> [Listed entries]:
=-=-=-=-=
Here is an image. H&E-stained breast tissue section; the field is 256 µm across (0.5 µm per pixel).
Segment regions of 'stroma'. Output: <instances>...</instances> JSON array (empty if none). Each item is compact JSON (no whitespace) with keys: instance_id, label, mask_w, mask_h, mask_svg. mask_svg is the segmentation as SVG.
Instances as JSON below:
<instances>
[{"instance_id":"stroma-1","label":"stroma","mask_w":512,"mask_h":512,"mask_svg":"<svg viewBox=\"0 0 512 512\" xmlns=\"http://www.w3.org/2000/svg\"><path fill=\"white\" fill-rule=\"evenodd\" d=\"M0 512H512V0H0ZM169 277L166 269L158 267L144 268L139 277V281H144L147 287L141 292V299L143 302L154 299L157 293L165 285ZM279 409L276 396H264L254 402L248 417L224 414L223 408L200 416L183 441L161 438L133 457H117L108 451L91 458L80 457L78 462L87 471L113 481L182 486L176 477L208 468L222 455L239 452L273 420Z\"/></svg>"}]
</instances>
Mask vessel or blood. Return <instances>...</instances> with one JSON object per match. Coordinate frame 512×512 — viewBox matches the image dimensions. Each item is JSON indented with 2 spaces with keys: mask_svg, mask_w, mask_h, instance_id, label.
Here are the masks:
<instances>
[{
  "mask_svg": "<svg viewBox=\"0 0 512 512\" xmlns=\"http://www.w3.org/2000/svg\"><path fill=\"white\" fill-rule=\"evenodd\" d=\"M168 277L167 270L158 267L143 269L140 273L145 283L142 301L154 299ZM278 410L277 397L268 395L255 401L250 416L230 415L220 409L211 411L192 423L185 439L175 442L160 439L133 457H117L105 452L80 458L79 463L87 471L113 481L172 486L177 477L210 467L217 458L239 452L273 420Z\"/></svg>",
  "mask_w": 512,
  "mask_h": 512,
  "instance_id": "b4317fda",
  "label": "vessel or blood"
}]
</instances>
=-=-=-=-=
> [Set exercise]: Retype each record exactly, leaving nothing out.

> [Answer for the task]:
Here is an image. H&E-stained breast tissue section; the field is 256 µm across (0.5 µm per pixel).
Segment regions of 'stroma'. Output: <instances>...</instances> JSON array (empty if none). Each item is compact JSON (no whitespace) with keys: instance_id, label, mask_w, mask_h, mask_svg. mask_svg is the segmentation as SVG.
Instances as JSON below:
<instances>
[{"instance_id":"stroma-1","label":"stroma","mask_w":512,"mask_h":512,"mask_svg":"<svg viewBox=\"0 0 512 512\" xmlns=\"http://www.w3.org/2000/svg\"><path fill=\"white\" fill-rule=\"evenodd\" d=\"M0 512H512V0H0ZM169 277L166 269L158 267L144 268L139 277V281H144L147 287L141 292V299L143 302L154 299L157 293L165 285ZM279 409L276 396H264L254 402L248 417L224 414L223 408L200 416L183 441L161 438L133 457H117L108 451L91 458L80 457L78 462L87 471L113 481L182 486L176 477L208 468L222 455L239 452L273 420Z\"/></svg>"}]
</instances>
Mask vessel or blood. Return <instances>...</instances> with one JSON object per match. Coordinate frame 512×512 — viewBox matches the image dimensions. Each item is JSON indented with 2 spaces with keys: mask_svg, mask_w, mask_h, instance_id, label.
Here are the masks:
<instances>
[{
  "mask_svg": "<svg viewBox=\"0 0 512 512\" xmlns=\"http://www.w3.org/2000/svg\"><path fill=\"white\" fill-rule=\"evenodd\" d=\"M168 277L167 270L158 267L143 269L140 273L145 283L142 301L154 299ZM278 410L277 397L268 395L255 401L250 416L230 415L220 409L211 411L192 423L185 439L175 442L160 439L133 457H117L105 452L80 458L79 463L87 471L113 481L172 486L177 477L210 467L217 458L239 452L273 420Z\"/></svg>",
  "mask_w": 512,
  "mask_h": 512,
  "instance_id": "b4317fda",
  "label": "vessel or blood"
}]
</instances>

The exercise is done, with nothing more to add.